*** Source material Section Begins ***
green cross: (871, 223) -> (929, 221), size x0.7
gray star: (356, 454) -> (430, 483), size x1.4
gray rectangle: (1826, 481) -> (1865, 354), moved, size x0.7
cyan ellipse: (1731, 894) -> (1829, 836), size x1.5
*** Source material Section Ends ***
*** Source material Section Begins ***
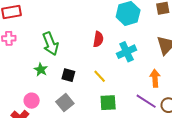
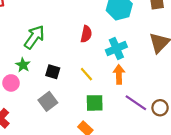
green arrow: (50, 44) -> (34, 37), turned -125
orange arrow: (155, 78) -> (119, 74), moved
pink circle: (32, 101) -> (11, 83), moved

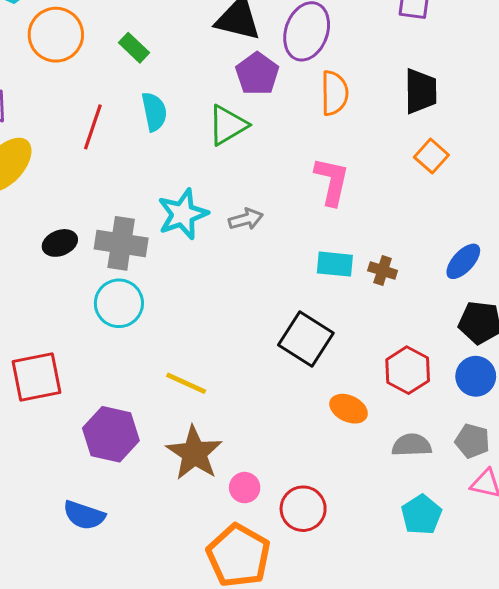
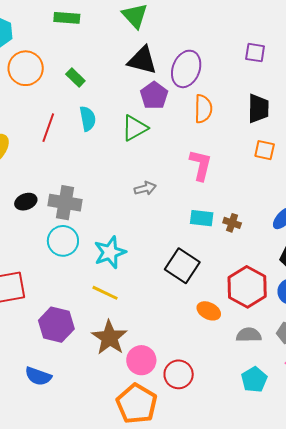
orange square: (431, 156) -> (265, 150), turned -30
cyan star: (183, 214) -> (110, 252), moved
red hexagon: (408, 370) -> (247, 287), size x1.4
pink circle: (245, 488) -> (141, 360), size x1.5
*** Source material Section Ends ***
*** Source material Section Begins ***
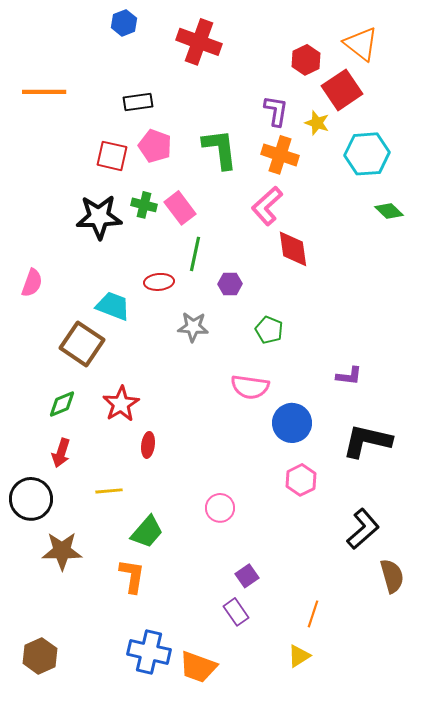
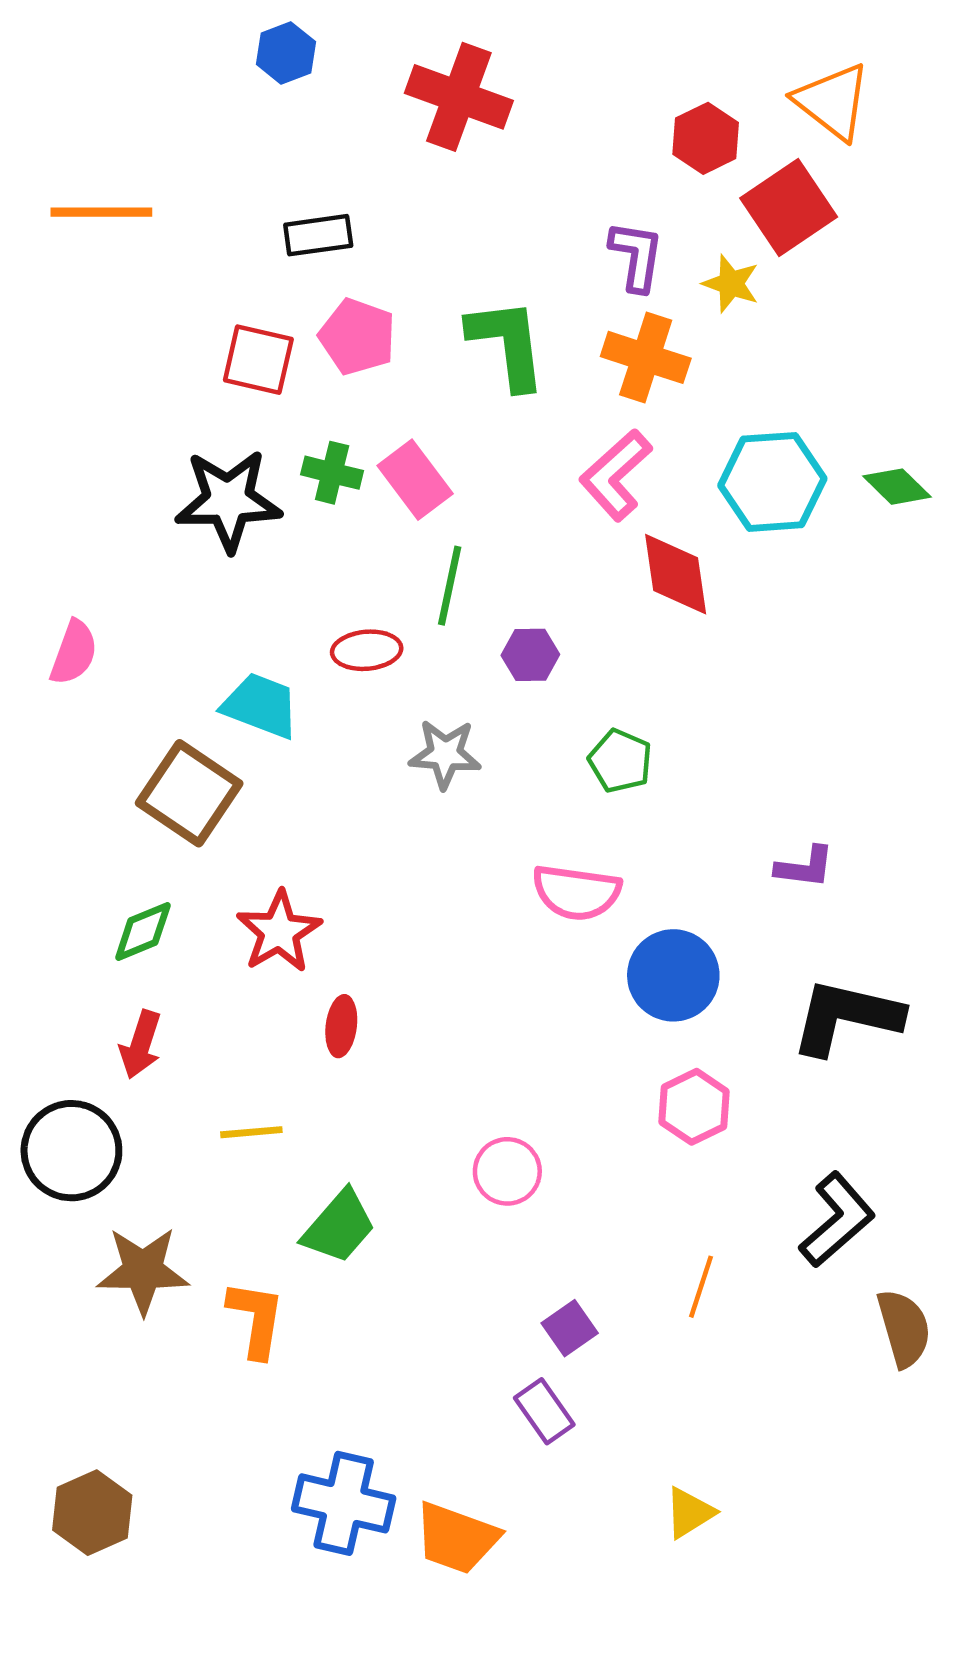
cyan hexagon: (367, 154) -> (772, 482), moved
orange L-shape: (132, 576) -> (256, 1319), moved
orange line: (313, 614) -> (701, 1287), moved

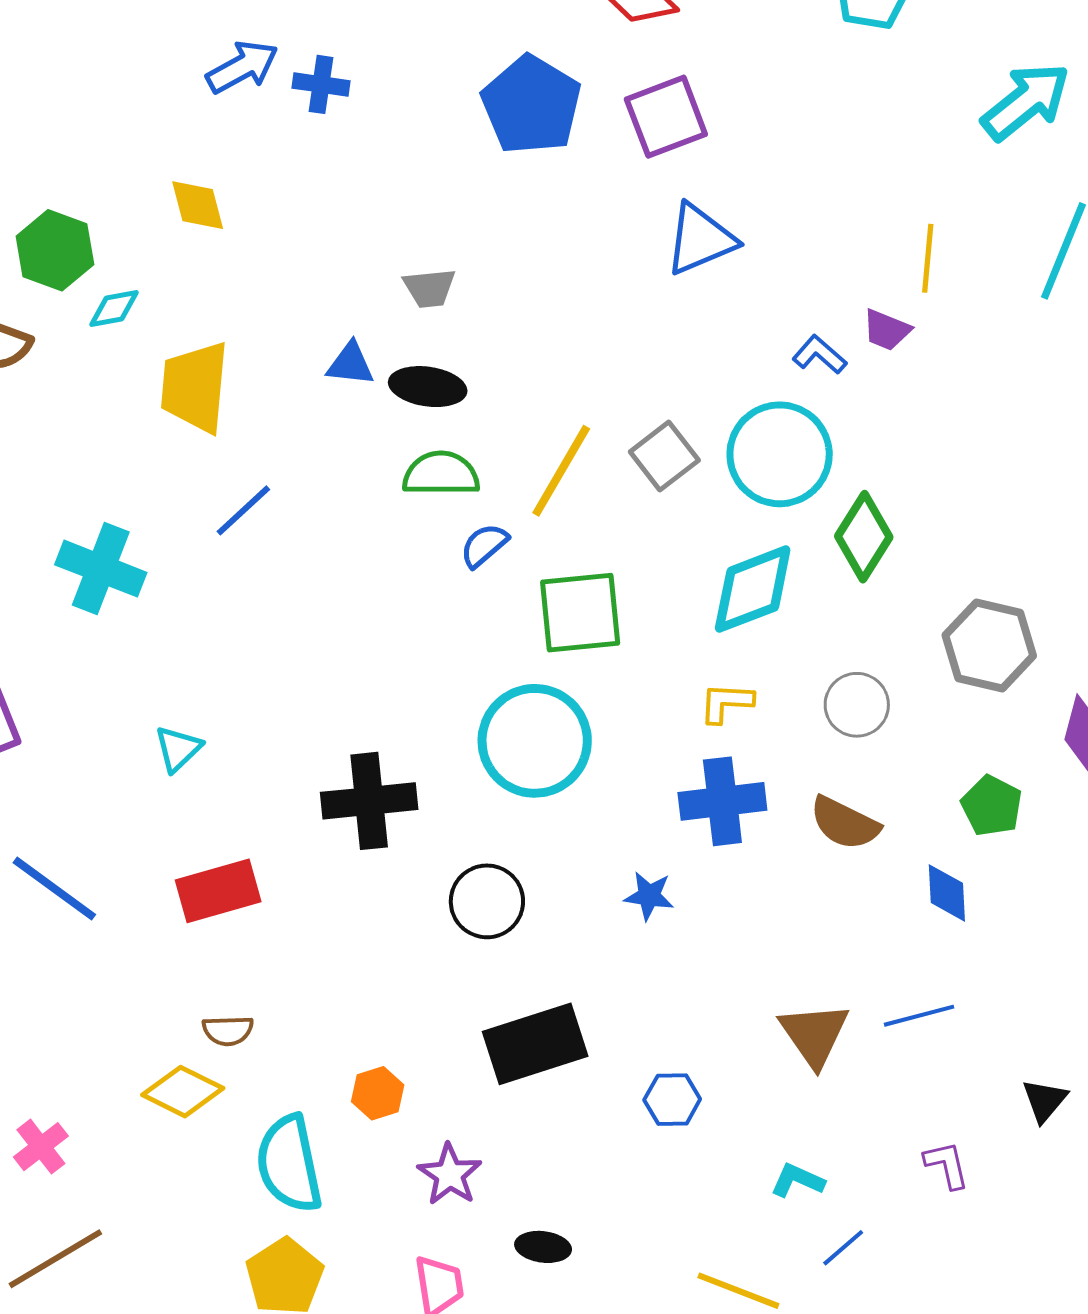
*** Source material Section Ends ***
> **Problem requirements**
Print exactly the lines above that run from the one with "pink circle: (32, 101) -> (11, 83), moved" down to the one with "pink circle: (245, 488)", and omit the pictures.

> **Result of this task**
pink circle: (32, 101) -> (11, 83), moved

orange square: (431, 156) -> (265, 150), turned -30
cyan star: (183, 214) -> (110, 252), moved
red hexagon: (408, 370) -> (247, 287), size x1.4
pink circle: (245, 488) -> (141, 360), size x1.5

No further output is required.